TASK INPUT
______

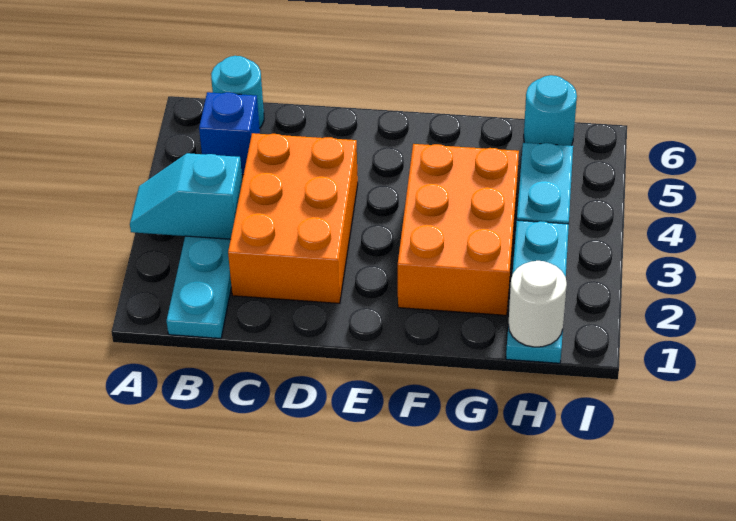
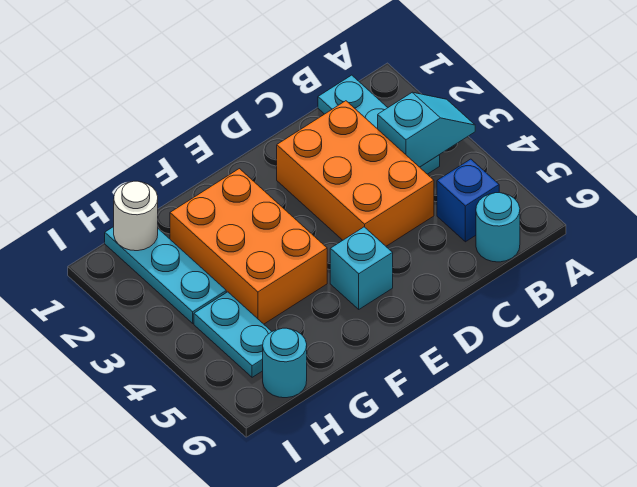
none -> cyan brick E5 level 1

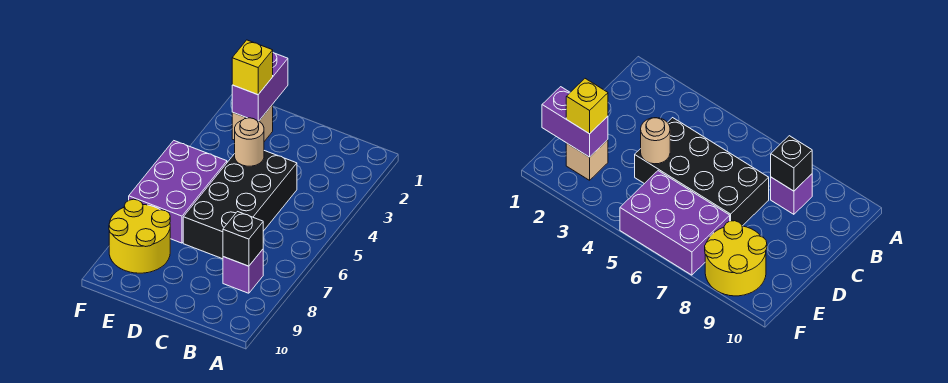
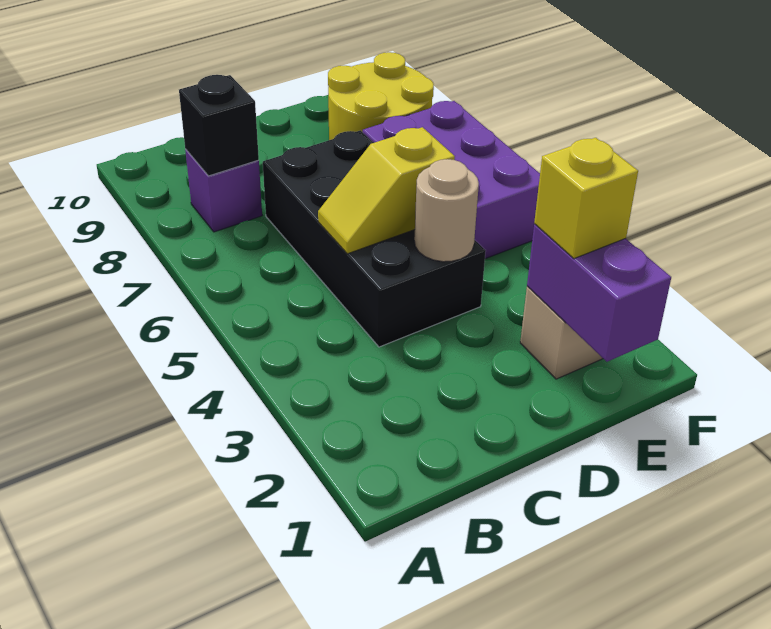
none -> yellow slope C5:D5 level 2 top D

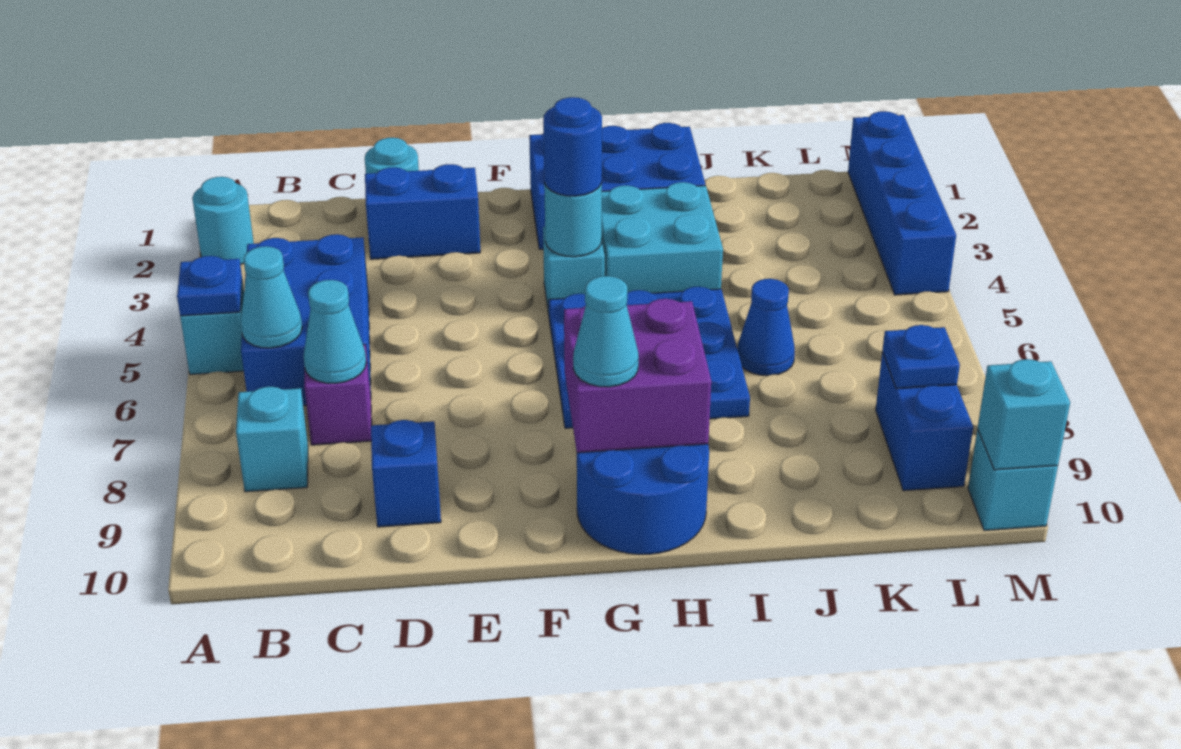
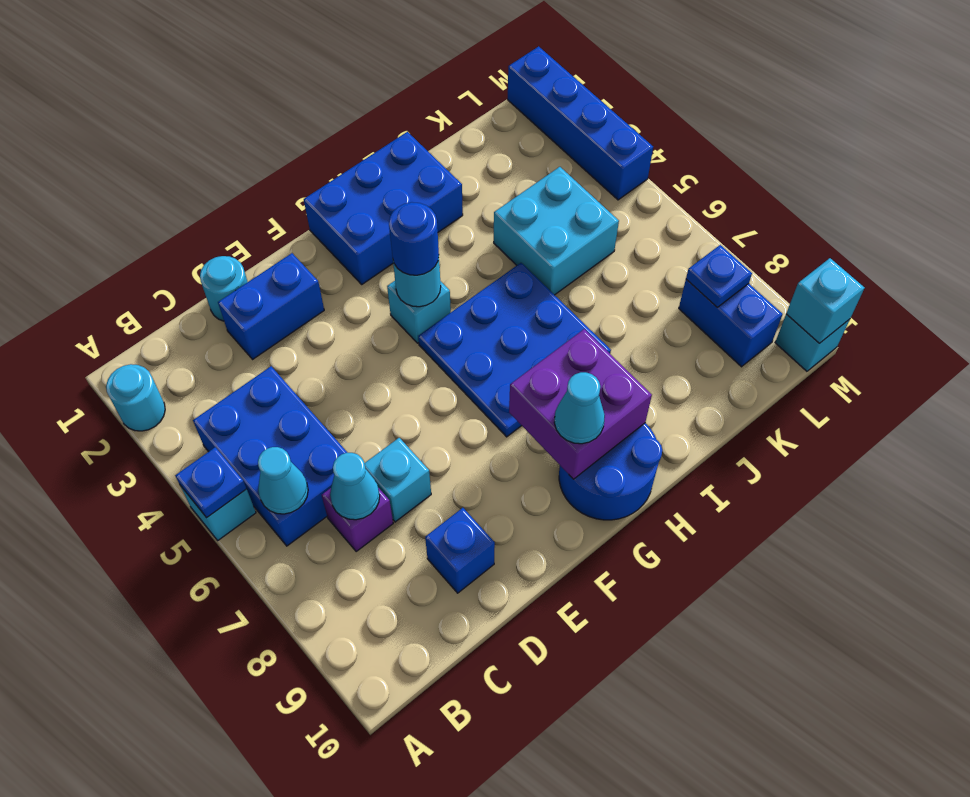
cyan brick B8 level 1 -> cyan brick D7 level 1
cyan brick H3:I4 level 1 -> cyan brick J4:K5 level 1
blue cone J6 level 1 -> none

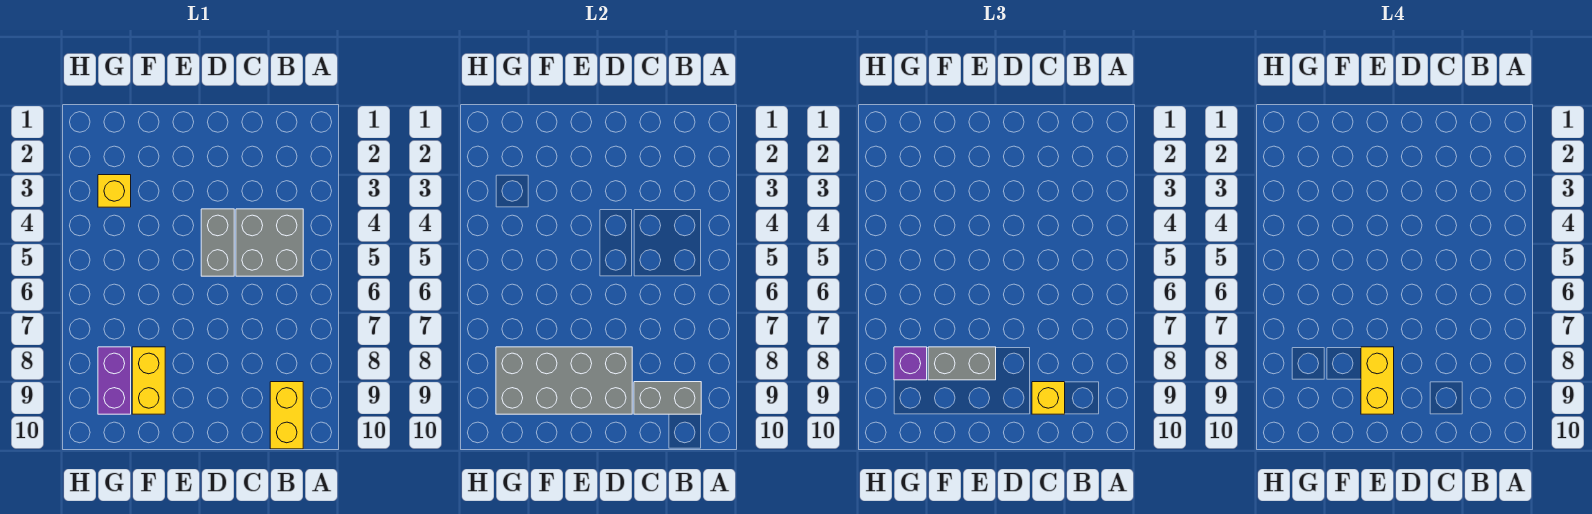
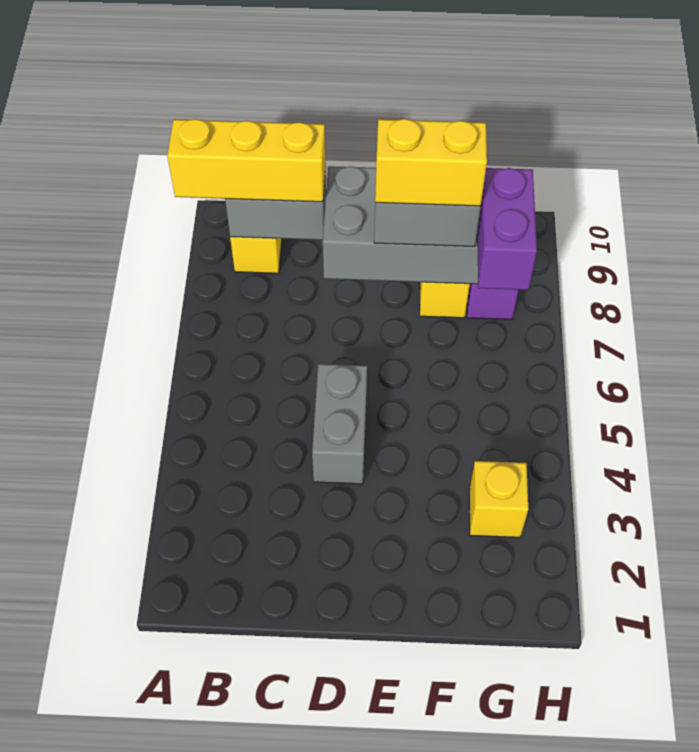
grey brick B4:C5 level 1 -> none
yellow brick C9 level 3 -> yellow brick A9:C9 level 3
yellow brick E8:E9 level 4 -> yellow brick E8:F8 level 4
purple brick G8 level 3 -> purple brick G7:G8 level 3

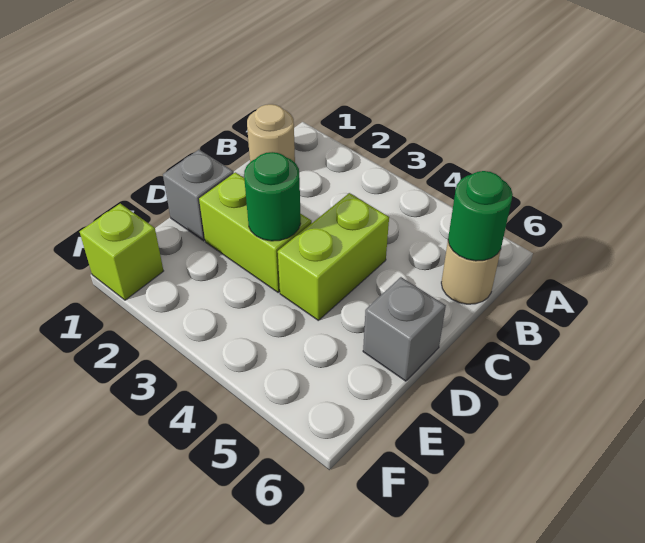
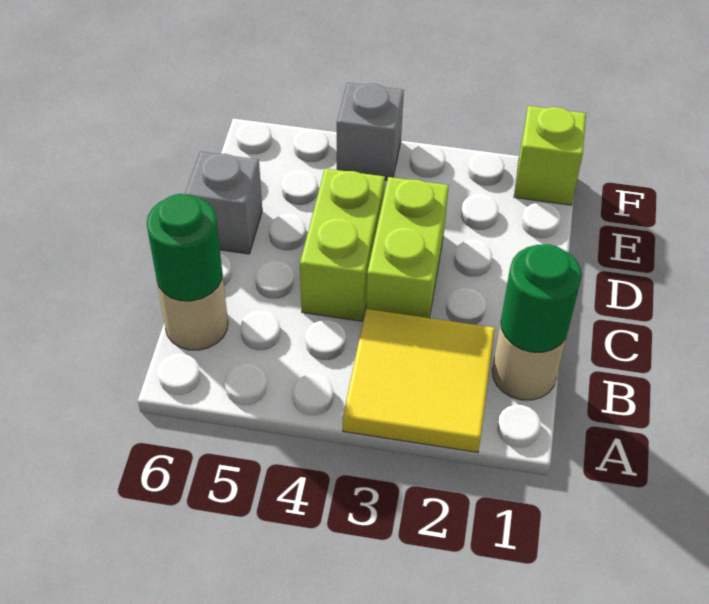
none -> yellow tile A2:B3 level 1
grey brick D1 level 1 -> grey brick F4 level 1
lime brick D2:D3 level 1 -> lime brick C3:D3 level 1
green round brick D3 level 2 -> green round brick B1 level 2

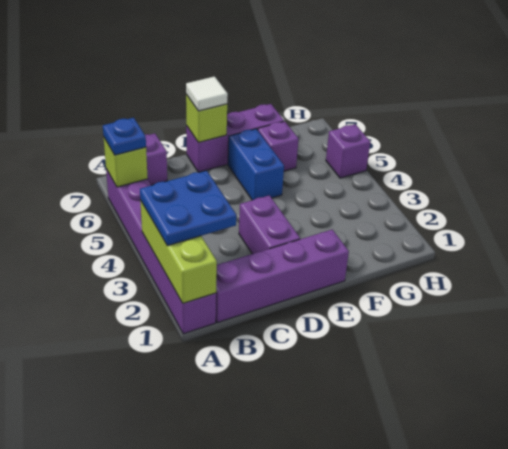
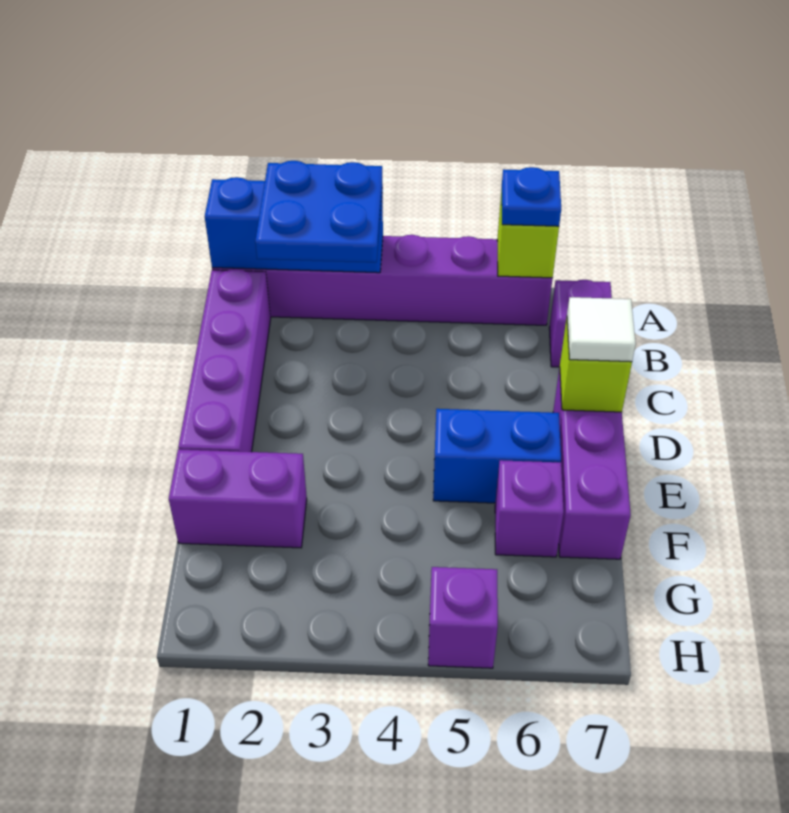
lime brick A1:A3 level 2 -> blue brick A1:A3 level 2
purple brick D2:D3 level 1 -> purple brick F1:F2 level 1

______

The copy should hold exactly the lines from the line containing "none -> yellow tile A2:B3 level 1" through the end of the data, both ends included, and no pictures.

WRITTEN REPLY
none -> yellow tile A2:B3 level 1
grey brick D1 level 1 -> grey brick F4 level 1
lime brick D2:D3 level 1 -> lime brick C3:D3 level 1
green round brick D3 level 2 -> green round brick B1 level 2

lime brick A1:A3 level 2 -> blue brick A1:A3 level 2
purple brick D2:D3 level 1 -> purple brick F1:F2 level 1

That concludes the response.